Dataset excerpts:
++++++

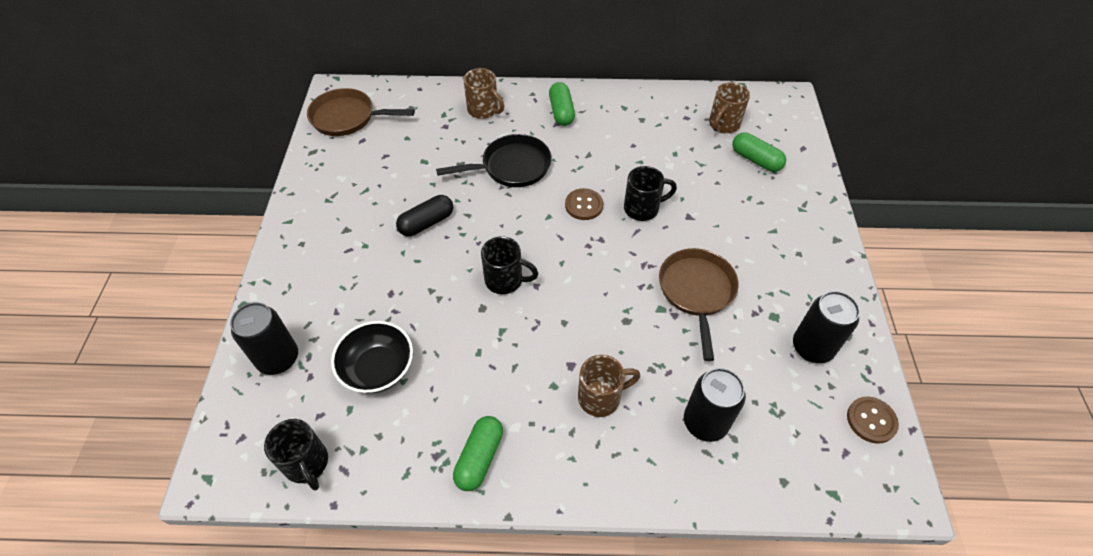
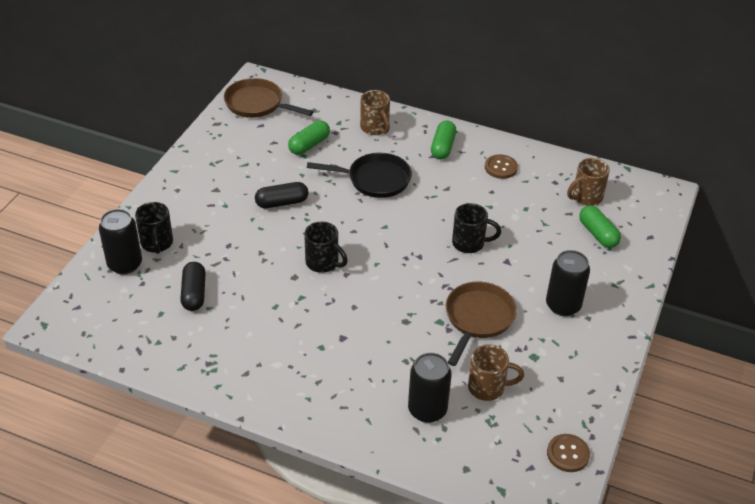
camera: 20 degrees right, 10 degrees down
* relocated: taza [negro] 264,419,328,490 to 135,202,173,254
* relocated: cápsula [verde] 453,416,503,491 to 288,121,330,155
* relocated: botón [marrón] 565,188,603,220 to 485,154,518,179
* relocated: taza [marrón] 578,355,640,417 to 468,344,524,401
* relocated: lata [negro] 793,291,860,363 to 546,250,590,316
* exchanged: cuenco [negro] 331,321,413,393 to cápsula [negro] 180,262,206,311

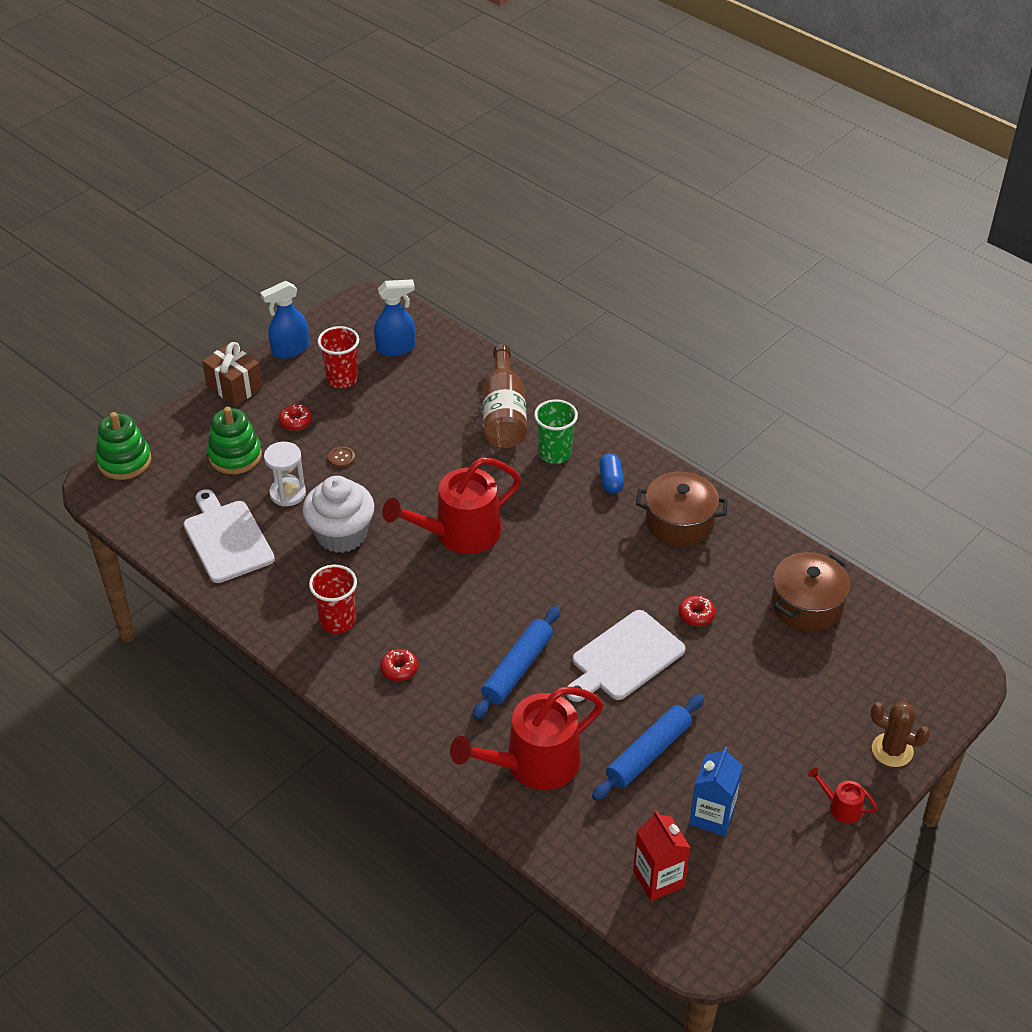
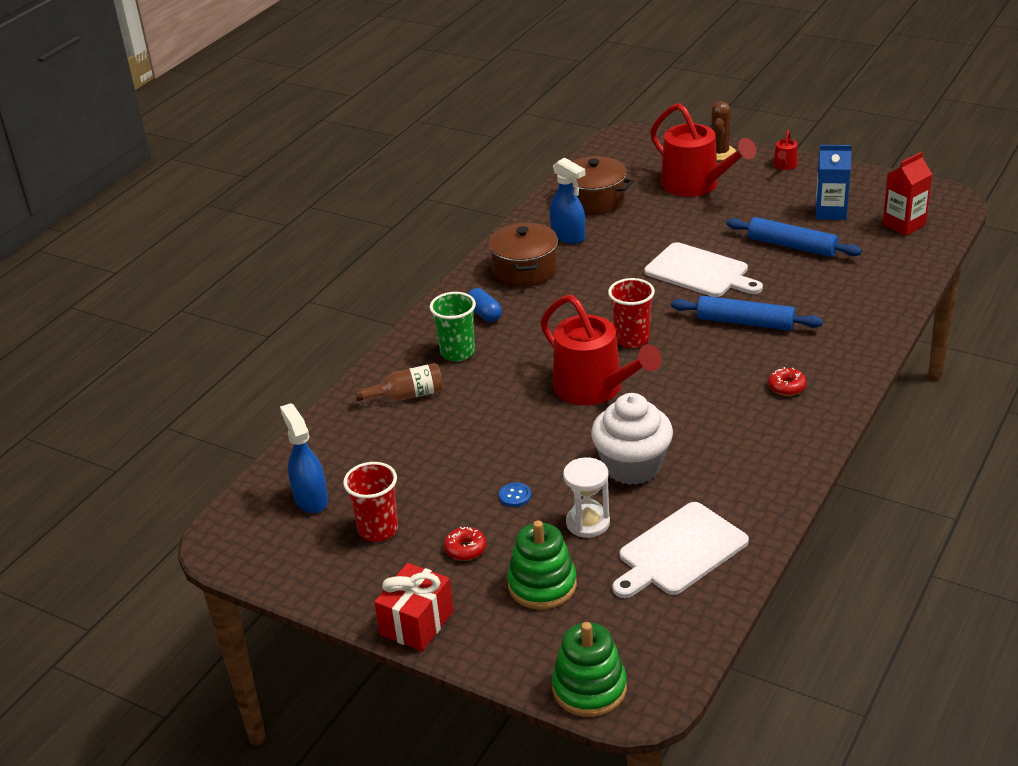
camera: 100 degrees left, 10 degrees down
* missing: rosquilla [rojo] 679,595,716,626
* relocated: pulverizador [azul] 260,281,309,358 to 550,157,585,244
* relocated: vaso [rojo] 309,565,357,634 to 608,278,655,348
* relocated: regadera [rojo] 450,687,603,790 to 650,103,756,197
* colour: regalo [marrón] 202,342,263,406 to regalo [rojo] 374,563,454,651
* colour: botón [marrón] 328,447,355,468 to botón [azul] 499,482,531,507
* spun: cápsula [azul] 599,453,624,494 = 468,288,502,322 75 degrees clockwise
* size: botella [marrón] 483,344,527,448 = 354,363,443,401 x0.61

++++++

= TO DO =
In the entries above, the lines from the one bearing "565,188,603,220 to 485,154,518,179" up to and including the one bearing "793,291,860,363 to 546,250,590,316" should be transcribed exactly; no other line is wanted.

= SOLUTION =
* relocated: botón [marrón] 565,188,603,220 to 485,154,518,179
* relocated: taza [marrón] 578,355,640,417 to 468,344,524,401
* relocated: lata [negro] 793,291,860,363 to 546,250,590,316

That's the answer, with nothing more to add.